=== Data for analysis ===
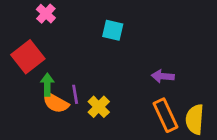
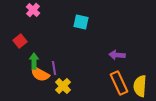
red square: (28, 57) -> (20, 41), size x0.6
yellow cross: (99, 107) -> (63, 86), moved

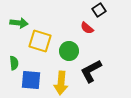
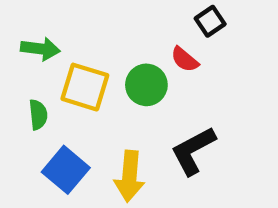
green circle: (69, 51) -> (146, 85), moved
green semicircle: (14, 63) -> (38, 115), moved
blue square: (31, 80) -> (66, 170), turned 35

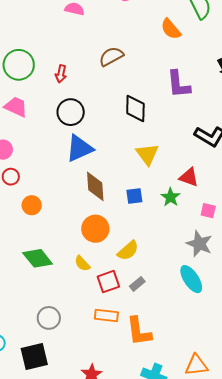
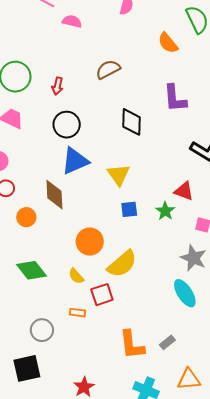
yellow triangle: (147, 154) -> (119, 175), moved
brown diamond: (95, 186) -> (54, 195), moved
yellow semicircle: (128, 251) -> (122, 264), size x1.4
gray rectangle: (137, 284) -> (167, 342), moved
orange rectangle: (106, 316) -> (77, 313), moved, size x0.7

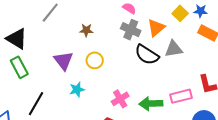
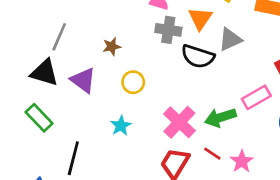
black triangle: (17, 39) -> (44, 73), moved
purple triangle: (63, 61) -> (83, 80), moved
pink cross: (120, 99) -> (179, 122), size x1.4

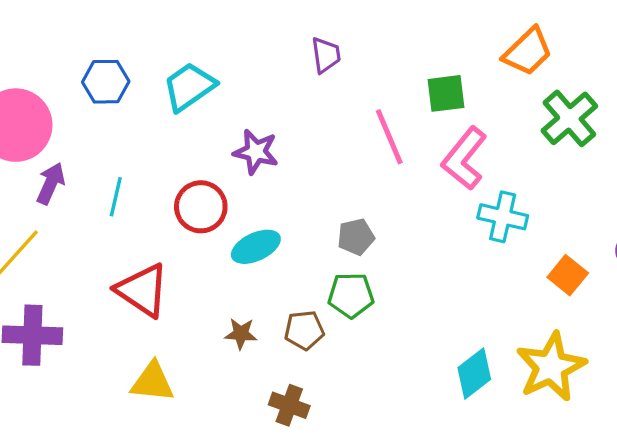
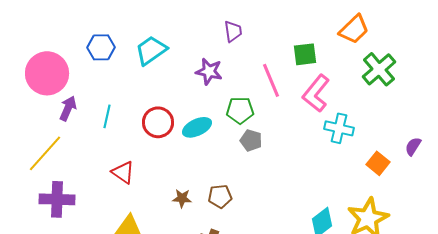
purple star: (256, 152) -> (209, 71), moved
gray pentagon: (356, 237) -> (251, 140), turned 30
cyan ellipse: (256, 247) -> (197, 127), moved
red triangle: (142, 290) -> (123, 172), size x0.7
green pentagon: (351, 295) -> (240, 110), moved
===
## Task
All lines from the one holding "brown diamond: (95, 186) -> (54, 195), moved" through the last line of the entries, and nothing else, are to be output exactly; leave out the pictures.

## Task output
brown diamond: (95, 186) -> (54, 195), moved
yellow semicircle: (128, 251) -> (122, 264), size x1.4
gray rectangle: (137, 284) -> (167, 342), moved
orange rectangle: (106, 316) -> (77, 313), moved, size x0.7

black triangle: (17, 39) -> (44, 73), moved
purple triangle: (63, 61) -> (83, 80), moved
pink cross: (120, 99) -> (179, 122), size x1.4

purple star: (256, 152) -> (209, 71), moved
gray pentagon: (356, 237) -> (251, 140), turned 30
cyan ellipse: (256, 247) -> (197, 127), moved
red triangle: (142, 290) -> (123, 172), size x0.7
green pentagon: (351, 295) -> (240, 110), moved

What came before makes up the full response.